▼▼▼

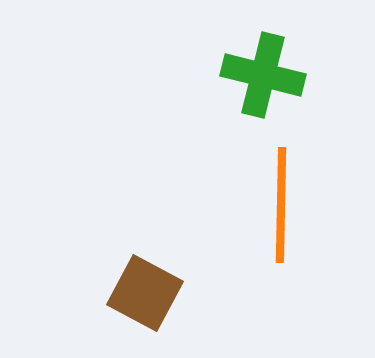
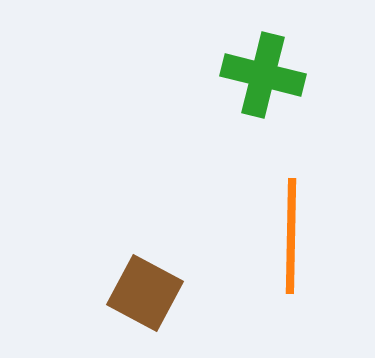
orange line: moved 10 px right, 31 px down
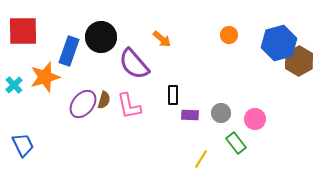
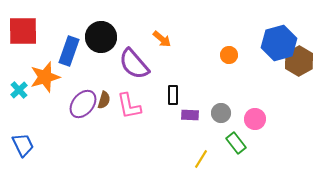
orange circle: moved 20 px down
cyan cross: moved 5 px right, 5 px down
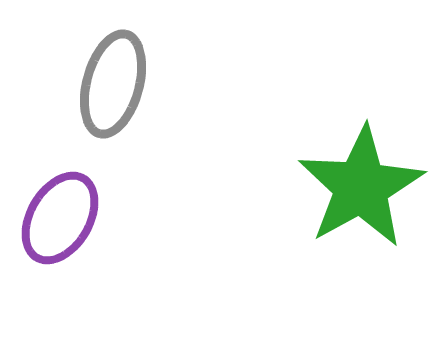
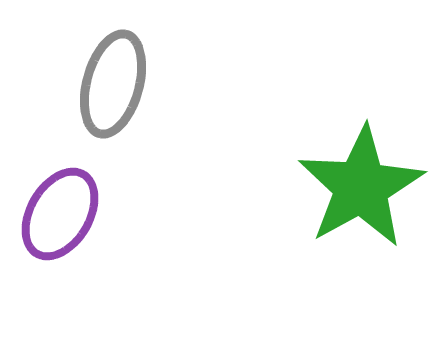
purple ellipse: moved 4 px up
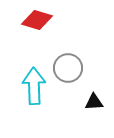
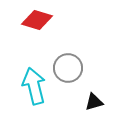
cyan arrow: rotated 12 degrees counterclockwise
black triangle: rotated 12 degrees counterclockwise
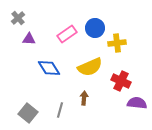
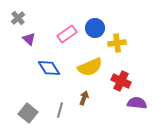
purple triangle: rotated 40 degrees clockwise
brown arrow: rotated 16 degrees clockwise
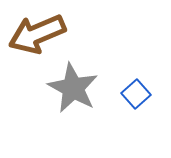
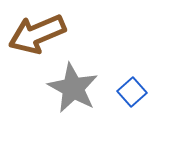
blue square: moved 4 px left, 2 px up
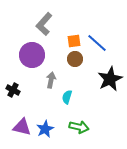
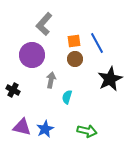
blue line: rotated 20 degrees clockwise
green arrow: moved 8 px right, 4 px down
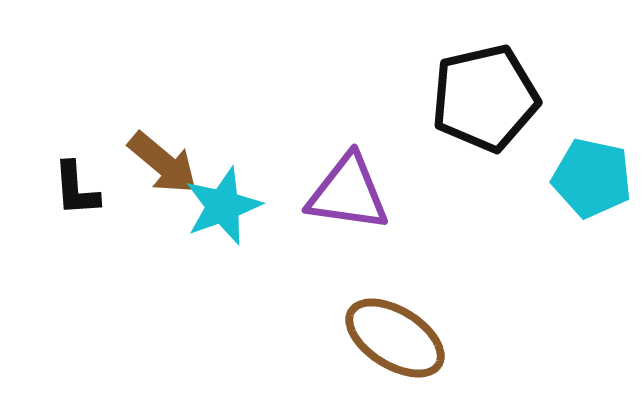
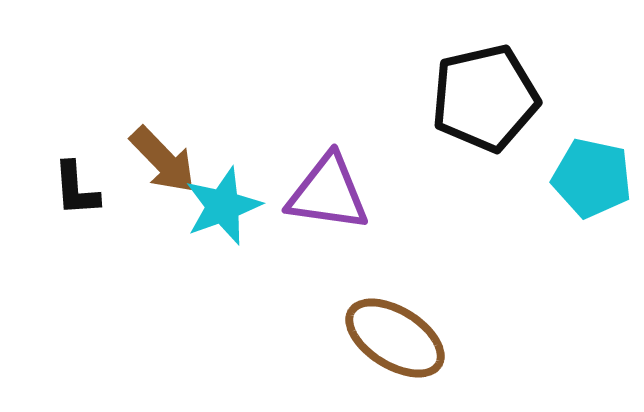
brown arrow: moved 3 px up; rotated 6 degrees clockwise
purple triangle: moved 20 px left
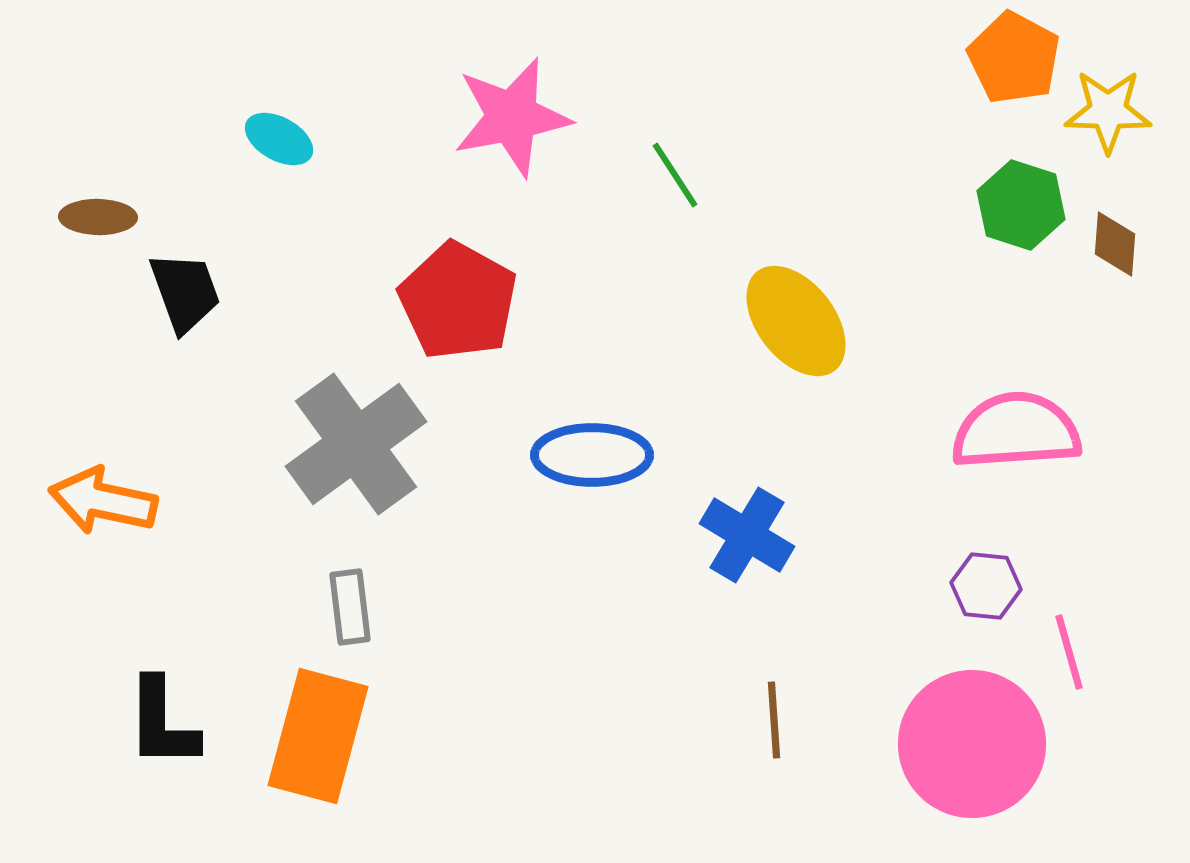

▲▲▲

Exactly the lines from the one containing "purple triangle: rotated 40 degrees clockwise" to the final line of the entries are wanted; please write them out, both ends included, but not the pictures.

» Answer box:
purple triangle: rotated 40 degrees clockwise
brown arrow: rotated 16 degrees clockwise
blue square: moved 4 px left, 2 px up
blue line: rotated 20 degrees clockwise
green arrow: moved 8 px right, 4 px down
brown arrow: moved 3 px up; rotated 6 degrees clockwise
purple triangle: moved 20 px left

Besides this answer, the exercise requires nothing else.